┌─ Excerpted records

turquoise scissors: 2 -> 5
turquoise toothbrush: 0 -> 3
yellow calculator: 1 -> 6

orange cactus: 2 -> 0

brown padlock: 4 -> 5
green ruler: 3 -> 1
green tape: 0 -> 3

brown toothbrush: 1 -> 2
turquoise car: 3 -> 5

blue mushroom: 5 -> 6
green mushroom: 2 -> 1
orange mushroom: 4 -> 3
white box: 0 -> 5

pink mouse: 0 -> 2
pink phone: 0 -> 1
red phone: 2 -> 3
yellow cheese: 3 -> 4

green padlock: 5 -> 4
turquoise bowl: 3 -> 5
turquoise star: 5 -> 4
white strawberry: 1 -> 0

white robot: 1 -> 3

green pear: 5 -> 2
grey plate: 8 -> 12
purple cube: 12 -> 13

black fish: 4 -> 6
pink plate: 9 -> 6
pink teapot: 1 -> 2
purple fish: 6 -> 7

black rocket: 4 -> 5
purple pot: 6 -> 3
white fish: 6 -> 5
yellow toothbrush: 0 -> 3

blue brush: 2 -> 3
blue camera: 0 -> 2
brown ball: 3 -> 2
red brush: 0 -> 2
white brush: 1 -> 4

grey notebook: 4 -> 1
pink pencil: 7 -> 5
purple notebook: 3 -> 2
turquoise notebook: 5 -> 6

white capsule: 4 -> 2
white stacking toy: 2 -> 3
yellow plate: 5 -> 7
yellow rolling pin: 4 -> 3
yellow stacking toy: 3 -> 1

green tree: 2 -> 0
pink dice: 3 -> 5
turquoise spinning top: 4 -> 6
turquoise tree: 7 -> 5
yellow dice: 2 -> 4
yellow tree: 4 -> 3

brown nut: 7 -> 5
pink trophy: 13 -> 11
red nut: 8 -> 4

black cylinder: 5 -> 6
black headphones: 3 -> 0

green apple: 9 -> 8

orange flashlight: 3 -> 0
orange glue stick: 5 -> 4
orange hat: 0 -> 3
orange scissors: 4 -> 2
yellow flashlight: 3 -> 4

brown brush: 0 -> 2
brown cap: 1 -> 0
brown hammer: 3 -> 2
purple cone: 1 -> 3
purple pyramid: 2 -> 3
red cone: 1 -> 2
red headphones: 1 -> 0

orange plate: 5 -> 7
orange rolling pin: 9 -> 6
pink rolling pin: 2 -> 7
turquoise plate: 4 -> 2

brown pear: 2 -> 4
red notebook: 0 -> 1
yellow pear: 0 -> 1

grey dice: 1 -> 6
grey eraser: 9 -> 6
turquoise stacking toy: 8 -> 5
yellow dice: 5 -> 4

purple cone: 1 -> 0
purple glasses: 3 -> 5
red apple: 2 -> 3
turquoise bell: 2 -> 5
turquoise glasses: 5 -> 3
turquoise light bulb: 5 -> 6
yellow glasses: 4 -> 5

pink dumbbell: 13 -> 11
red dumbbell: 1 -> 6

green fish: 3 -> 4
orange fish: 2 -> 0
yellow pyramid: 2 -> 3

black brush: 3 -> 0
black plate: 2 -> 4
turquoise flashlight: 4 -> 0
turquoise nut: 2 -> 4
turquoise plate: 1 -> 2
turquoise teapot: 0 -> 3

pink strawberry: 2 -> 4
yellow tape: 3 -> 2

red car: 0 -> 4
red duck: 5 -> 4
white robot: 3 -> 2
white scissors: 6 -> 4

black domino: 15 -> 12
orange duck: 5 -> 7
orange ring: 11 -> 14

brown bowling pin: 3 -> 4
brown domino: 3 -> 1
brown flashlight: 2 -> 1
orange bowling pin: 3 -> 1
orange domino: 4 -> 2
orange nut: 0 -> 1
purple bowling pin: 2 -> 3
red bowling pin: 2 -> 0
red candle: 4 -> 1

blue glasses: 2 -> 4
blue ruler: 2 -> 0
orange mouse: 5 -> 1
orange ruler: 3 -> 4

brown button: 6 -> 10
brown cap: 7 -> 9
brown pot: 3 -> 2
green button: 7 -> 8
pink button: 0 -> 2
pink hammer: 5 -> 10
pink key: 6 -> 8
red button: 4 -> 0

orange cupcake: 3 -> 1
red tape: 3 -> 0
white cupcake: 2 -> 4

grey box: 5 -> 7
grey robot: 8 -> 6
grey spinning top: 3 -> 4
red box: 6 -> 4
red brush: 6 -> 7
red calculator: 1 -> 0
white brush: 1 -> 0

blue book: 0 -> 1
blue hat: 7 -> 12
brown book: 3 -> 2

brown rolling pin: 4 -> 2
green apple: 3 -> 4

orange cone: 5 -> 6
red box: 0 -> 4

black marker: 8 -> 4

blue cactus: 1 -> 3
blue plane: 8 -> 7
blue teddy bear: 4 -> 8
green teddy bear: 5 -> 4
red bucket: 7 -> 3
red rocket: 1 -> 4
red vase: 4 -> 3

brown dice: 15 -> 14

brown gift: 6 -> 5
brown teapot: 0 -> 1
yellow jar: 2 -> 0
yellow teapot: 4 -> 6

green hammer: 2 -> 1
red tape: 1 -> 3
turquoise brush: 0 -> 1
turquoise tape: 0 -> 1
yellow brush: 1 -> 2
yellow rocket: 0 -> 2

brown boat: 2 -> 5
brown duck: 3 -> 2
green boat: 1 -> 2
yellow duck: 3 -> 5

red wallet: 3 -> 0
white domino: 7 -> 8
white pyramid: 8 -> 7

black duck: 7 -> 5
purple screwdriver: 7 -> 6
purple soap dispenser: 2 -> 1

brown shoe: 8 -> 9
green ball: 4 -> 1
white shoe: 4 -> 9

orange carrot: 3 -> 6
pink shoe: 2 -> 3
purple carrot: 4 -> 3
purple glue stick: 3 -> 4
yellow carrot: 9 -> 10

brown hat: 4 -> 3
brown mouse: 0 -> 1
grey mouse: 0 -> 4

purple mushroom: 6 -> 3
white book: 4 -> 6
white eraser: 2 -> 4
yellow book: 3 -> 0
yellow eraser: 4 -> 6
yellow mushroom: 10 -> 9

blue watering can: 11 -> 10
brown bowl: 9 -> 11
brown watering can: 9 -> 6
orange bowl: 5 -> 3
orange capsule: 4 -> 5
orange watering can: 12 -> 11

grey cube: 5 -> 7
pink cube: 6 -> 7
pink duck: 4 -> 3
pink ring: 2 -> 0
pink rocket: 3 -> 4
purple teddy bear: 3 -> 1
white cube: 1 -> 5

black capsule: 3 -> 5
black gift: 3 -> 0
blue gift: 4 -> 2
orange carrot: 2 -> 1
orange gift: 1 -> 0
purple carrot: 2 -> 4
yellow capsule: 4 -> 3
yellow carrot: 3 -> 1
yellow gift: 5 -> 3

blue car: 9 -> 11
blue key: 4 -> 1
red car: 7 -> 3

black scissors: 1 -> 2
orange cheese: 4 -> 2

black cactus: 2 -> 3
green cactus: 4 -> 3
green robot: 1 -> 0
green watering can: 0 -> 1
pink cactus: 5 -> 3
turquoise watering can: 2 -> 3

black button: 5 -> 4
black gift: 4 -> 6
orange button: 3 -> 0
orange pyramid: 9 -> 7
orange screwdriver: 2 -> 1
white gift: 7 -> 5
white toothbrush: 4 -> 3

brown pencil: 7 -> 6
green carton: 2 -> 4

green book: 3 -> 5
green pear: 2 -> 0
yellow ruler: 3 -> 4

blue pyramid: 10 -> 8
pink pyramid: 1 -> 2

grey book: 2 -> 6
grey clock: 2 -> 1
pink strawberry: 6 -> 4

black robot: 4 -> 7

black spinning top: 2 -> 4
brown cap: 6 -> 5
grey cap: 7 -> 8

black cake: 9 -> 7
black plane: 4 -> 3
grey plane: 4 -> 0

└─

## To do
In the answer, give the lines from the first line of the data through the line with "turquoise plate: 4 -> 2", exactly as they appear and with no additions.

## Completed exercise
turquoise scissors: 2 -> 5
turquoise toothbrush: 0 -> 3
yellow calculator: 1 -> 6

orange cactus: 2 -> 0

brown padlock: 4 -> 5
green ruler: 3 -> 1
green tape: 0 -> 3

brown toothbrush: 1 -> 2
turquoise car: 3 -> 5

blue mushroom: 5 -> 6
green mushroom: 2 -> 1
orange mushroom: 4 -> 3
white box: 0 -> 5

pink mouse: 0 -> 2
pink phone: 0 -> 1
red phone: 2 -> 3
yellow cheese: 3 -> 4

green padlock: 5 -> 4
turquoise bowl: 3 -> 5
turquoise star: 5 -> 4
white strawberry: 1 -> 0

white robot: 1 -> 3

green pear: 5 -> 2
grey plate: 8 -> 12
purple cube: 12 -> 13

black fish: 4 -> 6
pink plate: 9 -> 6
pink teapot: 1 -> 2
purple fish: 6 -> 7

black rocket: 4 -> 5
purple pot: 6 -> 3
white fish: 6 -> 5
yellow toothbrush: 0 -> 3

blue brush: 2 -> 3
blue camera: 0 -> 2
brown ball: 3 -> 2
red brush: 0 -> 2
white brush: 1 -> 4

grey notebook: 4 -> 1
pink pencil: 7 -> 5
purple notebook: 3 -> 2
turquoise notebook: 5 -> 6

white capsule: 4 -> 2
white stacking toy: 2 -> 3
yellow plate: 5 -> 7
yellow rolling pin: 4 -> 3
yellow stacking toy: 3 -> 1

green tree: 2 -> 0
pink dice: 3 -> 5
turquoise spinning top: 4 -> 6
turquoise tree: 7 -> 5
yellow dice: 2 -> 4
yellow tree: 4 -> 3

brown nut: 7 -> 5
pink trophy: 13 -> 11
red nut: 8 -> 4

black cylinder: 5 -> 6
black headphones: 3 -> 0

green apple: 9 -> 8

orange flashlight: 3 -> 0
orange glue stick: 5 -> 4
orange hat: 0 -> 3
orange scissors: 4 -> 2
yellow flashlight: 3 -> 4

brown brush: 0 -> 2
brown cap: 1 -> 0
brown hammer: 3 -> 2
purple cone: 1 -> 3
purple pyramid: 2 -> 3
red cone: 1 -> 2
red headphones: 1 -> 0

orange plate: 5 -> 7
orange rolling pin: 9 -> 6
pink rolling pin: 2 -> 7
turquoise plate: 4 -> 2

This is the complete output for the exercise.